The expected result is an exact copy of the lines from the one holding "red apple: 2 -> 3" to the last line of the material, with pictures removed and nothing added.

● ● ●

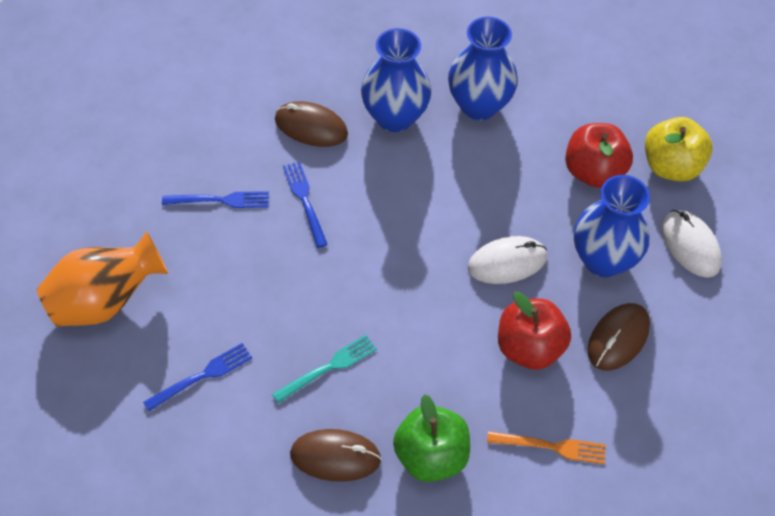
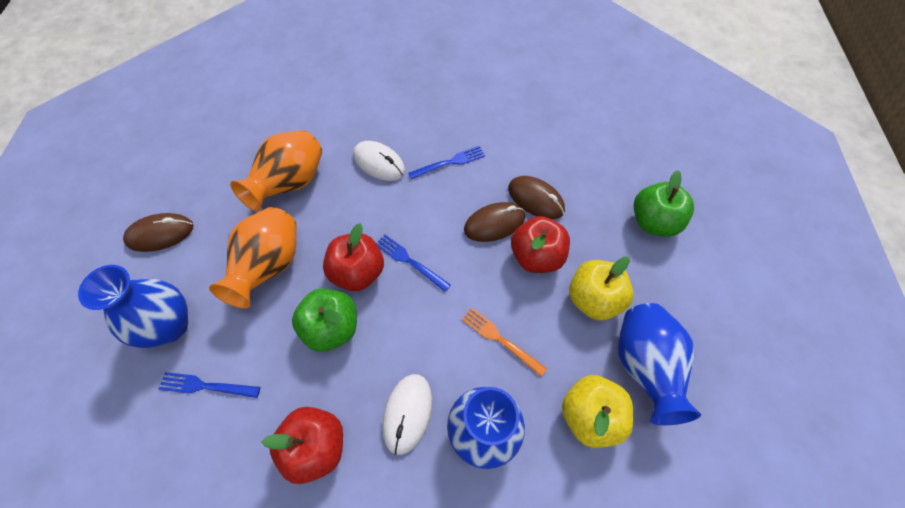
green apple: 1 -> 2
orange vase: 1 -> 2
red apple: 2 -> 3
turquoise fork: 1 -> 0
yellow apple: 1 -> 2

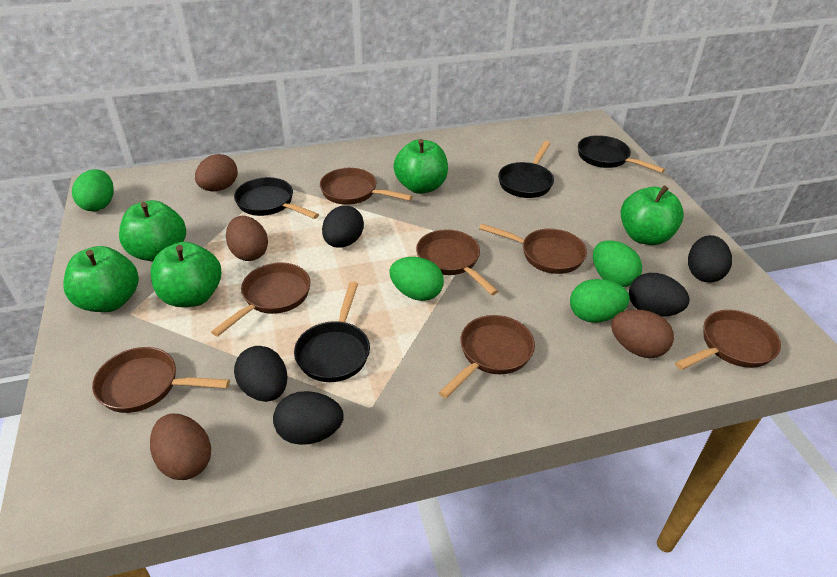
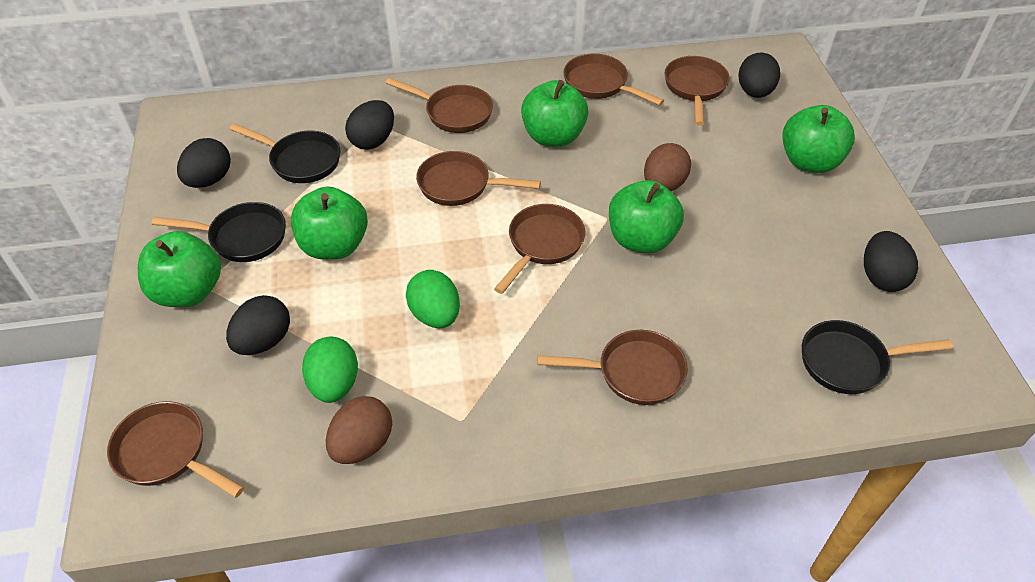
black pan: 4 -> 3
brown egg: 4 -> 2
green egg: 4 -> 2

● ● ●

- _Solution for this exercise_
red apple: 2 -> 3
turquoise fork: 1 -> 0
yellow apple: 1 -> 2

black pan: 4 -> 3
brown egg: 4 -> 2
green egg: 4 -> 2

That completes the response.